▸ WHAT IS EXPECTED
Put every line of the rows below into a JSON list of strings, one string per line, leaving out the blank lines.

▸ GIVEN RECORDS
>>>

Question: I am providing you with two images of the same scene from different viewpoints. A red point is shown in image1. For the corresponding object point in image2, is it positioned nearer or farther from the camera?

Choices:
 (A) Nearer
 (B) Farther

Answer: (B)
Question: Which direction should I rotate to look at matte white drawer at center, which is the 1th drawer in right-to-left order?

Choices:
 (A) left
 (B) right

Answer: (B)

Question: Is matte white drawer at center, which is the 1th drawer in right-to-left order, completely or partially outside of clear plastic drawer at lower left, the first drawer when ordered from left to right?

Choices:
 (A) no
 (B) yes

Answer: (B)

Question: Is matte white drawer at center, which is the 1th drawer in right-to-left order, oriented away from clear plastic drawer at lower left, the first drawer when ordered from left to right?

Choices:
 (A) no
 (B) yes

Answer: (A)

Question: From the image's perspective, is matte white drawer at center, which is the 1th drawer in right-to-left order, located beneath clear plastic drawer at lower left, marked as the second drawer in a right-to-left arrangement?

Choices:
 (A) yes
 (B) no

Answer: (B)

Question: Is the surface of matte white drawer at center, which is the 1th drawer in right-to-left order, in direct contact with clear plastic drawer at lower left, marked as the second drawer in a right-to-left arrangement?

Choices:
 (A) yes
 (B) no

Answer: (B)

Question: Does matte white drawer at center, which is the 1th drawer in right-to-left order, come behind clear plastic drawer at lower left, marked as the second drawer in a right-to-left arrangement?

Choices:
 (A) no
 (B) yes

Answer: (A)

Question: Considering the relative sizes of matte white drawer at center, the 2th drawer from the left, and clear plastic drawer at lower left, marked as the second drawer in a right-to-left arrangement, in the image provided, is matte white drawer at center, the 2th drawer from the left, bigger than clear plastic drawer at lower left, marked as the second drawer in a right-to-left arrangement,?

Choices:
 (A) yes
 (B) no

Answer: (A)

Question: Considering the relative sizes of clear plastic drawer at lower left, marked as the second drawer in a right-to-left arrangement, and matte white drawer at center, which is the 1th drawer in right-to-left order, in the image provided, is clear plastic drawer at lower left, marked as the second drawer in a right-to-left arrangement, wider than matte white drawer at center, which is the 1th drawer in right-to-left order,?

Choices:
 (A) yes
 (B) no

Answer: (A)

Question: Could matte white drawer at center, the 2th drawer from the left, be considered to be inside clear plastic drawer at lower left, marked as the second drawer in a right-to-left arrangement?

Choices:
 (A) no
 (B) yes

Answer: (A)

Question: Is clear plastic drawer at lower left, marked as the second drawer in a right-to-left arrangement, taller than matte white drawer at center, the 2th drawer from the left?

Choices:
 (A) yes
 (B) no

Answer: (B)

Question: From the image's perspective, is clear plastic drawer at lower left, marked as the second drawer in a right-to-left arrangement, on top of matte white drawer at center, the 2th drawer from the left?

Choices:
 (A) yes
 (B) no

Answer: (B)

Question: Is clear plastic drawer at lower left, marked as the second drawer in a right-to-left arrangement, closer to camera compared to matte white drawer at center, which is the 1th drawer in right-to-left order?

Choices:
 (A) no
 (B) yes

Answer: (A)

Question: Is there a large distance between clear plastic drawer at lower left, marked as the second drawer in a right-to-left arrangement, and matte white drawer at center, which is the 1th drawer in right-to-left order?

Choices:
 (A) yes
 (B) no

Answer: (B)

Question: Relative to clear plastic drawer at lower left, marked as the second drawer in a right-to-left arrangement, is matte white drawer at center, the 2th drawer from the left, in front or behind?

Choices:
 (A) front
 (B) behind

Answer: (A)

<<<

▸ RESULT OF THE EXERCISE
[
  "Question: I am providing you with two images of the same scene from different viewpoints. A red point is shown in image1. For the corresponding object point in image2, is it positioned nearer or farther from the camera?",
  "Choices:",
  " (A) Nearer",
  " (B) Farther",
  "Answer: (B)",
  "Question: Which direction should I rotate to look at matte white drawer at center, which is the 1th drawer in right-to-left order?",
  "Choices:",
  " (A) left",
  " (B) right",
  "Answer: (B)",
  "Question: Is matte white drawer at center, which is the 1th drawer in right-to-left order, completely or partially outside of clear plastic drawer at lower left, the first drawer when ordered from left to right?",
  "Choices:",
  " (A) no",
  " (B) yes",
  "Answer: (B)",
  "Question: Is matte white drawer at center, which is the 1th drawer in right-to-left order, oriented away from clear plastic drawer at lower left, the first drawer when ordered from left to right?",
  "Choices:",
  " (A) no",
  " (B) yes",
  "Answer: (A)",
  "Question: From the image's perspective, is matte white drawer at center, which is the 1th drawer in right-to-left order, located beneath clear plastic drawer at lower left, marked as the second drawer in a right-to-left arrangement?",
  "Choices:",
  " (A) yes",
  " (B) no",
  "Answer: (B)",
  "Question: Is the surface of matte white drawer at center, which is the 1th drawer in right-to-left order, in direct contact with clear plastic drawer at lower left, marked as the second drawer in a right-to-left arrangement?",
  "Choices:",
  " (A) yes",
  " (B) no",
  "Answer: (B)",
  "Question: Does matte white drawer at center, which is the 1th drawer in right-to-left order, come behind clear plastic drawer at lower left, marked as the second drawer in a right-to-left arrangement?",
  "Choices:",
  " (A) no",
  " (B) yes",
  "Answer: (A)",
  "Question: Considering the relative sizes of matte white drawer at center, the 2th drawer from the left, and clear plastic drawer at lower left, marked as the second drawer in a right-to-left arrangement, in the image provided, is matte white drawer at center, the 2th drawer from the left, bigger than clear plastic drawer at lower left, marked as the second drawer in a right-to-left arrangement,?",
  "Choices:",
  " (A) yes",
  " (B) no",
  "Answer: (A)",
  "Question: Considering the relative sizes of clear plastic drawer at lower left, marked as the second drawer in a right-to-left arrangement, and matte white drawer at center, which is the 1th drawer in right-to-left order, in the image provided, is clear plastic drawer at lower left, marked as the second drawer in a right-to-left arrangement, wider than matte white drawer at center, which is the 1th drawer in right-to-left order,?",
  "Choices:",
  " (A) yes",
  " (B) no",
  "Answer: (A)",
  "Question: Could matte white drawer at center, the 2th drawer from the left, be considered to be inside clear plastic drawer at lower left, marked as the second drawer in a right-to-left arrangement?",
  "Choices:",
  " (A) no",
  " (B) yes",
  "Answer: (A)",
  "Question: Is clear plastic drawer at lower left, marked as the second drawer in a right-to-left arrangement, taller than matte white drawer at center, the 2th drawer from the left?",
  "Choices:",
  " (A) yes",
  " (B) no",
  "Answer: (B)",
  "Question: From the image's perspective, is clear plastic drawer at lower left, marked as the second drawer in a right-to-left arrangement, on top of matte white drawer at center, the 2th drawer from the left?",
  "Choices:",
  " (A) yes",
  " (B) no",
  "Answer: (B)",
  "Question: Is clear plastic drawer at lower left, marked as the second drawer in a right-to-left arrangement, closer to camera compared to matte white drawer at center, which is the 1th drawer in right-to-left order?",
  "Choices:",
  " (A) no",
  " (B) yes",
  "Answer: (A)",
  "Question: Is there a large distance between clear plastic drawer at lower left, marked as the second drawer in a right-to-left arrangement, and matte white drawer at center, which is the 1th drawer in right-to-left order?",
  "Choices:",
  " (A) yes",
  " (B) no",
  "Answer: (B)",
  "Question: Relative to clear plastic drawer at lower left, marked as the second drawer in a right-to-left arrangement, is matte white drawer at center, the 2th drawer from the left, in front or behind?",
  "Choices:",
  " (A) front",
  " (B) behind",
  "Answer: (A)"
]